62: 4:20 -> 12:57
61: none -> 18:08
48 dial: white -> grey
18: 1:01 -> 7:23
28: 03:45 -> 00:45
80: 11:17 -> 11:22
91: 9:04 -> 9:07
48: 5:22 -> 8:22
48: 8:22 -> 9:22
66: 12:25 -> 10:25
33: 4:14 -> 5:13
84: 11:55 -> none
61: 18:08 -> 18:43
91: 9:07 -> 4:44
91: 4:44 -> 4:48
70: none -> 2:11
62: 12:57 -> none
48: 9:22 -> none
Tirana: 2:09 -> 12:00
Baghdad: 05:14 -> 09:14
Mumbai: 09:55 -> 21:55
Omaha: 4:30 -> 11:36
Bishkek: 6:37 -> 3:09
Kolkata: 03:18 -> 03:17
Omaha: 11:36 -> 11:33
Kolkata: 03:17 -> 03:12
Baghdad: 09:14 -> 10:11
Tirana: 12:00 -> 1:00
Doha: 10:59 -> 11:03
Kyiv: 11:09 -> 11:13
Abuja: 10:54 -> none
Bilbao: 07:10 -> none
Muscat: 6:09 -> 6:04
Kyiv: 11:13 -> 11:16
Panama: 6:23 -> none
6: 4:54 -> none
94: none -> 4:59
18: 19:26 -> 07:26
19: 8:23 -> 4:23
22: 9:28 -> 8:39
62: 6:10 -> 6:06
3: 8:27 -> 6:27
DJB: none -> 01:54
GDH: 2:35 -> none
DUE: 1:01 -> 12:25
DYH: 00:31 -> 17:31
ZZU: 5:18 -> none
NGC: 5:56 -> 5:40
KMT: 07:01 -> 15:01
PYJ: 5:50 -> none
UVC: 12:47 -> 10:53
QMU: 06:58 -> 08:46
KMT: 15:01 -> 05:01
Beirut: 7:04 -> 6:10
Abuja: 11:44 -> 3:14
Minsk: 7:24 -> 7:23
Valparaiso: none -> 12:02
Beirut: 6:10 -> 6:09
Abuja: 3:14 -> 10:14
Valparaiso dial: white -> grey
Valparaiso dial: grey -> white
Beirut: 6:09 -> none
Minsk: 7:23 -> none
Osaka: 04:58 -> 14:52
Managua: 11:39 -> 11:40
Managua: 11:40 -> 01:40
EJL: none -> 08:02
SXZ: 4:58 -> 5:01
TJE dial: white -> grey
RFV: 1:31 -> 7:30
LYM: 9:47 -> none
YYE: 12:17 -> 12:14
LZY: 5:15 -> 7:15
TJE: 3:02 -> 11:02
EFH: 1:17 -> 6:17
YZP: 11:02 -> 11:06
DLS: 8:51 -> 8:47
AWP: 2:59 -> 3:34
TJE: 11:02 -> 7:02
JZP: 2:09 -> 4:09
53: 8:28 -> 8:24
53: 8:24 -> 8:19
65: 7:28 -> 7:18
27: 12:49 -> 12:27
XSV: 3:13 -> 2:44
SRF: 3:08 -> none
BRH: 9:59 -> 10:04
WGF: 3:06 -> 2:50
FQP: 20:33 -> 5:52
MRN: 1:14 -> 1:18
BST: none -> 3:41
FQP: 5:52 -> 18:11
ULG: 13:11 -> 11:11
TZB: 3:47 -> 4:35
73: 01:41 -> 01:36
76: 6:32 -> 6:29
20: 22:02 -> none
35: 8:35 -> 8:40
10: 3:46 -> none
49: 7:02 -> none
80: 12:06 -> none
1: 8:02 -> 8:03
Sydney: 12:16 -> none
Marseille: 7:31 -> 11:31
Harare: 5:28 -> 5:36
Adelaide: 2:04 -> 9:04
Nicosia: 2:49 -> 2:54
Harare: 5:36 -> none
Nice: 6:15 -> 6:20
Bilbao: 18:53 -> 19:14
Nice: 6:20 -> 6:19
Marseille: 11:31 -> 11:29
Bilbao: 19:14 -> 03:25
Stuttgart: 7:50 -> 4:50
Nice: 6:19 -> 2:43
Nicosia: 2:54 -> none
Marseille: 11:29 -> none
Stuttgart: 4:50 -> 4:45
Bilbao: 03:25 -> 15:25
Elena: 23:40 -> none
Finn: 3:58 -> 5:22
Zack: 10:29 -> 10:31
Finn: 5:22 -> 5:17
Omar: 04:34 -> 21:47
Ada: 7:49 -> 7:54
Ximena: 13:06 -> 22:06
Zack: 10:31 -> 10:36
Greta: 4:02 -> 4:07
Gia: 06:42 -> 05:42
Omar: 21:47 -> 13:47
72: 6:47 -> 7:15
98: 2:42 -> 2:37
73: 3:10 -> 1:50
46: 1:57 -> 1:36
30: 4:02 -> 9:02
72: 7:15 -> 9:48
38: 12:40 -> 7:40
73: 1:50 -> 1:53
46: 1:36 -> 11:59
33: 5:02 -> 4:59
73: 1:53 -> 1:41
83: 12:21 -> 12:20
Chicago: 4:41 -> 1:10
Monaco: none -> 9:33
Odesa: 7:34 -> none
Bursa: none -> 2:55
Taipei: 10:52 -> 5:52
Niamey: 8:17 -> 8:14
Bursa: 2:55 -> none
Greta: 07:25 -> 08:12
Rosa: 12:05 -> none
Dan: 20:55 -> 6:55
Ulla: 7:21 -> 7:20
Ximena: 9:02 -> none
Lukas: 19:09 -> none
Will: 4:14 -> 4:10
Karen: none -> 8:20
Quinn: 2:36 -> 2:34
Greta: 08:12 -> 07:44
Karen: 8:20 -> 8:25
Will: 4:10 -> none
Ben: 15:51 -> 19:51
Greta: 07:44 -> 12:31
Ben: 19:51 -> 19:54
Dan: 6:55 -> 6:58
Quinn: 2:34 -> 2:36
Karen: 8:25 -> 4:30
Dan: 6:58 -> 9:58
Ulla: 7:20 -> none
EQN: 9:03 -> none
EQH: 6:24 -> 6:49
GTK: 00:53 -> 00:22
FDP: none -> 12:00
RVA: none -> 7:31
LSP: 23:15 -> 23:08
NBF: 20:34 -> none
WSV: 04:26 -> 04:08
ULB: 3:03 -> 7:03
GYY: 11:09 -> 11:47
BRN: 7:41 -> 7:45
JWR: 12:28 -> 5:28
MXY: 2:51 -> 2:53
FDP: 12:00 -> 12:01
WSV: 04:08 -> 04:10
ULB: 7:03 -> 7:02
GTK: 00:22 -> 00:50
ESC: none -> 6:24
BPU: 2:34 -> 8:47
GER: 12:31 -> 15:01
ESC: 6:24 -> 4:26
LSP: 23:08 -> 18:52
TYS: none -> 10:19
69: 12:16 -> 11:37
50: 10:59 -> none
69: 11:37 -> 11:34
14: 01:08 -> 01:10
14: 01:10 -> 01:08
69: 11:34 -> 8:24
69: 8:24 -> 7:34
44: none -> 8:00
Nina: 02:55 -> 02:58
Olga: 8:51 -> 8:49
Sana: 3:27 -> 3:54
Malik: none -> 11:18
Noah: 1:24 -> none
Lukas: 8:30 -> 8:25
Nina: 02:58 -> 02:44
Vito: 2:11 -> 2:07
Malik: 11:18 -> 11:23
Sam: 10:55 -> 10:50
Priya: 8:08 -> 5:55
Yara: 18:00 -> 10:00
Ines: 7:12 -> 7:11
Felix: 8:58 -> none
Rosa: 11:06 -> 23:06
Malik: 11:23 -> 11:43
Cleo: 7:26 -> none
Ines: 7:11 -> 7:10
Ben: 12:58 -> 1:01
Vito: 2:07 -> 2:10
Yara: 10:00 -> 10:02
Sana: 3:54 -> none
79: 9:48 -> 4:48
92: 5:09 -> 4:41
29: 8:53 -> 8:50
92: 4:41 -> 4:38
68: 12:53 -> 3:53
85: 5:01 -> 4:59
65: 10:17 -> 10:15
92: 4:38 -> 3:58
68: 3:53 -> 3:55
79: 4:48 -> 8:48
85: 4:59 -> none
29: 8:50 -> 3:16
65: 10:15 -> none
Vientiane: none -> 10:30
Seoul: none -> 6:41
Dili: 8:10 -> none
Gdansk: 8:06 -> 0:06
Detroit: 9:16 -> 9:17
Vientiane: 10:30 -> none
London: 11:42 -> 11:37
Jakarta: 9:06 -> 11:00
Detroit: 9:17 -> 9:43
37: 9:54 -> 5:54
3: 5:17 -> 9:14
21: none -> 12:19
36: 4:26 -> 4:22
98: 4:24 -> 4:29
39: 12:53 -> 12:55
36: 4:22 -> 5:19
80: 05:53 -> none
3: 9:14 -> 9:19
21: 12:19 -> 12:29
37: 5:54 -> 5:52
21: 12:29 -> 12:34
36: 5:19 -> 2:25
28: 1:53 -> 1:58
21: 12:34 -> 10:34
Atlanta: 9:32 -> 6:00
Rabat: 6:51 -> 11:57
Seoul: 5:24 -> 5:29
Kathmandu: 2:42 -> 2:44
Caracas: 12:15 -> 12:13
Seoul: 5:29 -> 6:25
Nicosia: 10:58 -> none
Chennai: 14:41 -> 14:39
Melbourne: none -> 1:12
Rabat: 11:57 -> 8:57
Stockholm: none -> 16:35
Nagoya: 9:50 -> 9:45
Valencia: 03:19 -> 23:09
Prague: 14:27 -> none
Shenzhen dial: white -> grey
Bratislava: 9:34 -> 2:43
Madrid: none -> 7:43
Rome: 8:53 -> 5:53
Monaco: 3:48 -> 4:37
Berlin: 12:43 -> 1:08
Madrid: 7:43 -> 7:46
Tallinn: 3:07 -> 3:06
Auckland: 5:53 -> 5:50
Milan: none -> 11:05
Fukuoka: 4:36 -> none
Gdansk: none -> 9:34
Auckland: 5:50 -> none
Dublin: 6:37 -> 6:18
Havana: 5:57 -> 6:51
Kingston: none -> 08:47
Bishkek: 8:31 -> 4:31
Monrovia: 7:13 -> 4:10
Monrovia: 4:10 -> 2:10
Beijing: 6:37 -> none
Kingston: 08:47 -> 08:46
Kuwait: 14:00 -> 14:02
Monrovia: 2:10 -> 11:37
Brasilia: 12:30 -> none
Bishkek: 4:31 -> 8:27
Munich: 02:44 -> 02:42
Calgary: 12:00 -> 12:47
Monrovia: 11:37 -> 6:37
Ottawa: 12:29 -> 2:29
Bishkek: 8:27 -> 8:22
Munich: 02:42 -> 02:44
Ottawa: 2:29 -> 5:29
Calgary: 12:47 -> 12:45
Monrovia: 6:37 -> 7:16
+ + + + + + +
[THE TASK]:
Render the records from their start through the line containing "Nicosia: 2:54 -> none" as a Markdown table with two columns, Row and Record line. Number each row and omit any blank lines.

[CORRECT RESULT]:
| Row | Record line |
|---|---|
| 1 | 62: 4:20 -> 12:57 |
| 2 | 61: none -> 18:08 |
| 3 | 48 dial: white -> grey |
| 4 | 18: 1:01 -> 7:23 |
| 5 | 28: 03:45 -> 00:45 |
| 6 | 80: 11:17 -> 11:22 |
| 7 | 91: 9:04 -> 9:07 |
| 8 | 48: 5:22 -> 8:22 |
| 9 | 48: 8:22 -> 9:22 |
| 10 | 66: 12:25 -> 10:25 |
| 11 | 33: 4:14 -> 5:13 |
| 12 | 84: 11:55 -> none |
| 13 | 61: 18:08 -> 18:43 |
| 14 | 91: 9:07 -> 4:44 |
| 15 | 91: 4:44 -> 4:48 |
| 16 | 70: none -> 2:11 |
| 17 | 62: 12:57 -> none |
| 18 | 48: 9:22 -> none |
| 19 | Tirana: 2:09 -> 12:00 |
| 20 | Baghdad: 05:14 -> 09:14 |
| 21 | Mumbai: 09:55 -> 21:55 |
| 22 | Omaha: 4:30 -> 11:36 |
| 23 | Bishkek: 6:37 -> 3:09 |
| 24 | Kolkata: 03:18 -> 03:17 |
| 25 | Omaha: 11:36 -> 11:33 |
| 26 | Kolkata: 03:17 -> 03:12 |
| 27 | Baghdad: 09:14 -> 10:11 |
| 28 | Tirana: 12:00 -> 1:00 |
| 29 | Doha: 10:59 -> 11:03 |
| 30 | Kyiv: 11:09 -> 11:13 |
| 31 | Abuja: 10:54 -> none |
| 32 | Bilbao: 07:10 -> none |
| 33 | Muscat: 6:09 -> 6:04 |
| 34 | Kyiv: 11:13 -> 11:16 |
| 35 | Panama: 6:23 -> none |
| 36 | 6: 4:54 -> none |
| 37 | 94: none -> 4:59 |
| 38 | 18: 19:26 -> 07:26 |
| 39 | 19: 8:23 -> 4:23 |
| 40 | 22: 9:28 -> 8:39 |
| 41 | 62: 6:10 -> 6:06 |
| 42 | 3: 8:27 -> 6:27 |
| 43 | DJB: none -> 01:54 |
| 44 | GDH: 2:35 -> none |
| 45 | DUE: 1:01 -> 12:25 |
| 46 | DYH: 00:31 -> 17:31 |
| 47 | ZZU: 5:18 -> none |
| 48 | NGC: 5:56 -> 5:40 |
| 49 | KMT: 07:01 -> 15:01 |
| 50 | PYJ: 5:50 -> none |
| 51 | UVC: 12:47 -> 10:53 |
| 52 | QMU: 06:58 -> 08:46 |
| 53 | KMT: 15:01 -> 05:01 |
| 54 | Beirut: 7:04 -> 6:10 |
| 55 | Abuja: 11:44 -> 3:14 |
| 56 | Minsk: 7:24 -> 7:23 |
| 57 | Valparaiso: none -> 12:02 |
| 58 | Beirut: 6:10 -> 6:09 |
| 59 | Abuja: 3:14 -> 10:14 |
| 60 | Valparaiso dial: white -> grey |
| 61 | Valparaiso dial: grey -> white |
| 62 | Beirut: 6:09 -> none |
| 63 | Minsk: 7:23 -> none |
| 64 | Osaka: 04:58 -> 14:52 |
| 65 | Managua: 11:39 -> 11:40 |
| 66 | Managua: 11:40 -> 01:40 |
| 67 | EJL: none -> 08:02 |
| 68 | SXZ: 4:58 -> 5:01 |
| 69 | TJE dial: white -> grey |
| 70 | RFV: 1:31 -> 7:30 |
| 71 | LYM: 9:47 -> none |
| 72 | YYE: 12:17 -> 12:14 |
| 73 | LZY: 5:15 -> 7:15 |
| 74 | TJE: 3:02 -> 11:02 |
| 75 | EFH: 1:17 -> 6:17 |
| 76 | YZP: 11:02 -> 11:06 |
| 77 | DLS: 8:51 -> 8:47 |
| 78 | AWP: 2:59 -> 3:34 |
| 79 | TJE: 11:02 -> 7:02 |
| 80 | JZP: 2:09 -> 4:09 |
| 81 | 53: 8:28 -> 8:24 |
| 82 | 53: 8:24 -> 8:19 |
| 83 | 65: 7:28 -> 7:18 |
| 84 | 27: 12:49 -> 12:27 |
| 85 | XSV: 3:13 -> 2:44 |
| 86 | SRF: 3:08 -> none |
| 87 | BRH: 9:59 -> 10:04 |
| 88 | WGF: 3:06 -> 2:50 |
| 89 | FQP: 20:33 -> 5:52 |
| 90 | MRN: 1:14 -> 1:18 |
| 91 | BST: none -> 3:41 |
| 92 | FQP: 5:52 -> 18:11 |
| 93 | ULG: 13:11 -> 11:11 |
| 94 | TZB: 3:47 -> 4:35 |
| 95 | 73: 01:41 -> 01:36 |
| 96 | 76: 6:32 -> 6:29 |
| 97 | 20: 22:02 -> none |
| 98 | 35: 8:35 -> 8:40 |
| 99 | 10: 3:46 -> none |
| 100 | 49: 7:02 -> none |
| 101 | 80: 12:06 -> none |
| 102 | 1: 8:02 -> 8:03 |
| 103 | Sydney: 12:16 -> none |
| 104 | Marseille: 7:31 -> 11:31 |
| 105 | Harare: 5:28 -> 5:36 |
| 106 | Adelaide: 2:04 -> 9:04 |
| 107 | Nicosia: 2:49 -> 2:54 |
| 108 | Harare: 5:36 -> none |
| 109 | Nice: 6:15 -> 6:20 |
| 110 | Bilbao: 18:53 -> 19:14 |
| 111 | Nice: 6:20 -> 6:19 |
| 112 | Marseille: 11:31 -> 11:29 |
| 113 | Bilbao: 19:14 -> 03:25 |
| 114 | Stuttgart: 7:50 -> 4:50 |
| 115 | Nice: 6:19 -> 2:43 |
| 116 | Nicosia: 2:54 -> none |